* **WORK TO BE COMPLETED**:
Give the data again exactly as written, skipping any pictures.

* **SOURCE MATERIAL**:
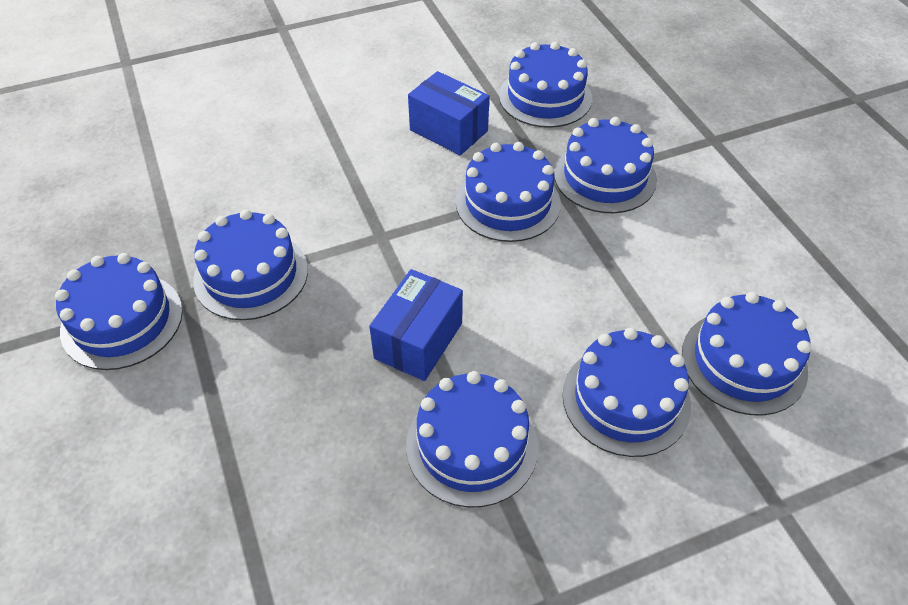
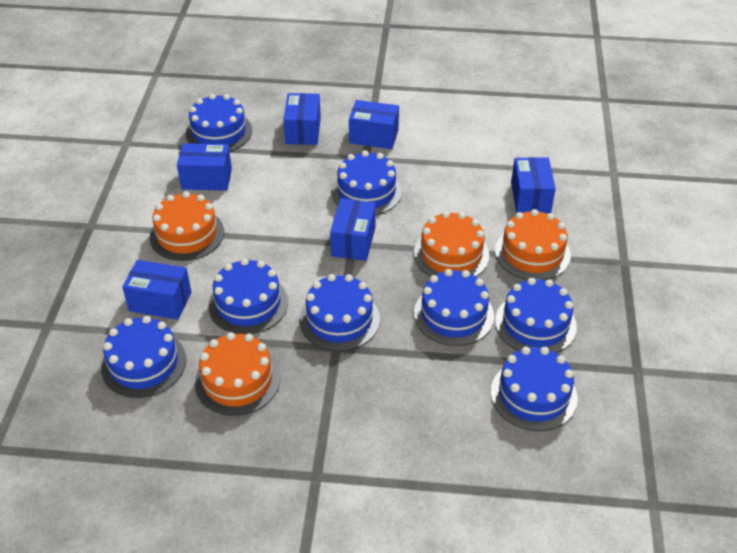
blue box: 2 -> 6
orange cake: 0 -> 4

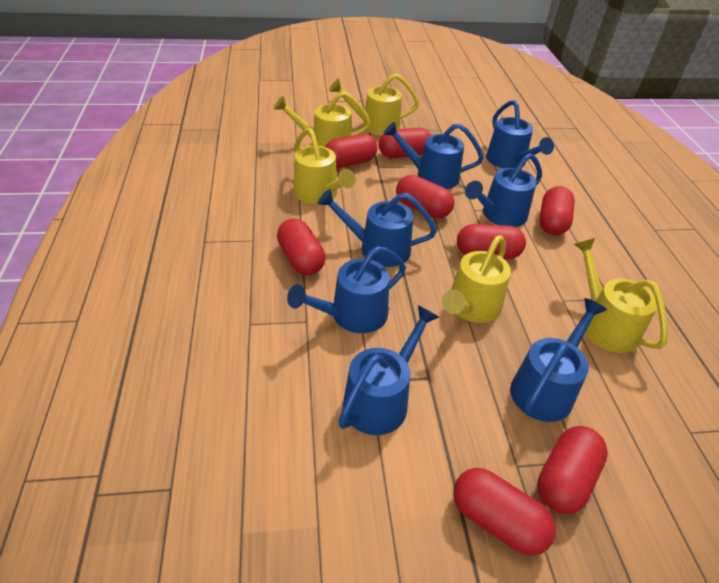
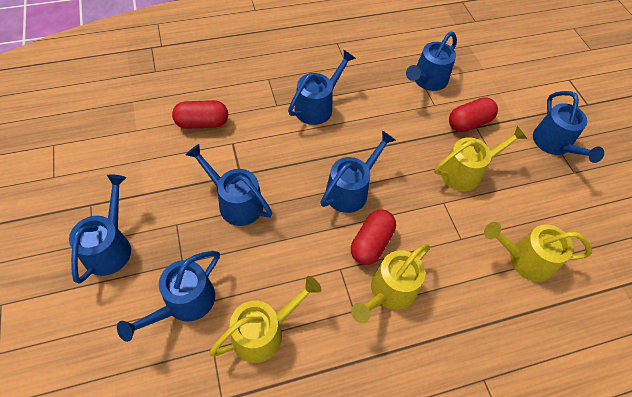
red capsule: 8 -> 3
yellow watering can: 5 -> 4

* **TASK OUTPUT**:
blue box: 2 -> 6
orange cake: 0 -> 4

red capsule: 8 -> 3
yellow watering can: 5 -> 4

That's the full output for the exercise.